— WHAT IS REQUIRED —
Extract the lines from the line containing "This is a 0.2" up to and including the line containing "road 2 (residential): [(0,380),(221,511)]", and reproduce them verbatim.

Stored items
'''

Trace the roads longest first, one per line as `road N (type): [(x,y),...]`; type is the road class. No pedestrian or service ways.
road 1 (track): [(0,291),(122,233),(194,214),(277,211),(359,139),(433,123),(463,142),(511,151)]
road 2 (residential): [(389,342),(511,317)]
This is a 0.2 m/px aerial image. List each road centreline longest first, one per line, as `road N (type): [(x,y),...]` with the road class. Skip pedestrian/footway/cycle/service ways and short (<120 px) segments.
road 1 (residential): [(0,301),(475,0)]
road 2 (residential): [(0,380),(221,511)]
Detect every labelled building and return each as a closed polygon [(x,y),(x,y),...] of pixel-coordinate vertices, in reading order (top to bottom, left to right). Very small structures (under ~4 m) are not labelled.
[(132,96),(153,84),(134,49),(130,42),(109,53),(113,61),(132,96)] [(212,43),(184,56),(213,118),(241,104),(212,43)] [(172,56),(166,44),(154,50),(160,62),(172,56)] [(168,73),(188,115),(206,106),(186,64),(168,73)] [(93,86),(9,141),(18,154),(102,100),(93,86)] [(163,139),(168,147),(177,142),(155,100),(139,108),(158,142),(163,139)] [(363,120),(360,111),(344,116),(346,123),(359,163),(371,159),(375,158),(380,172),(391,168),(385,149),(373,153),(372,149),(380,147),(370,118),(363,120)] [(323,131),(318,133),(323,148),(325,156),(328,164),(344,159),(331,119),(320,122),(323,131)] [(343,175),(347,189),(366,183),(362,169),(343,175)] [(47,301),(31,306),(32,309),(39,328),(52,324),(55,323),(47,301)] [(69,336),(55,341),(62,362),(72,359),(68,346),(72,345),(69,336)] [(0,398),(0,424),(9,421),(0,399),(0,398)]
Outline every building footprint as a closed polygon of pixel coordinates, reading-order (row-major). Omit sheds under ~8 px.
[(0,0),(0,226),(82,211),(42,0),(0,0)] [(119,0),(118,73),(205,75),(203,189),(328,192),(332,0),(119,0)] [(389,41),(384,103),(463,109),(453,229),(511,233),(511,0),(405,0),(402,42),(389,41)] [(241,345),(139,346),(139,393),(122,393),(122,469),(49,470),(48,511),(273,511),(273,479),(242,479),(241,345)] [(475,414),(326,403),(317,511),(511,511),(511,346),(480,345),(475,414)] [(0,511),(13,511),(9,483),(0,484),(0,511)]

'''

— RESPONSE FOR THIS EXERCISE —
This is a 0.2 m/px aerial image. List each road centreline longest first, one per line, as `road N (type): [(x,y),...]` with the road class. Skip pedestrian/footway/cycle/service ways and short (<120 px) segments.
road 1 (residential): [(0,301),(475,0)]
road 2 (residential): [(0,380),(221,511)]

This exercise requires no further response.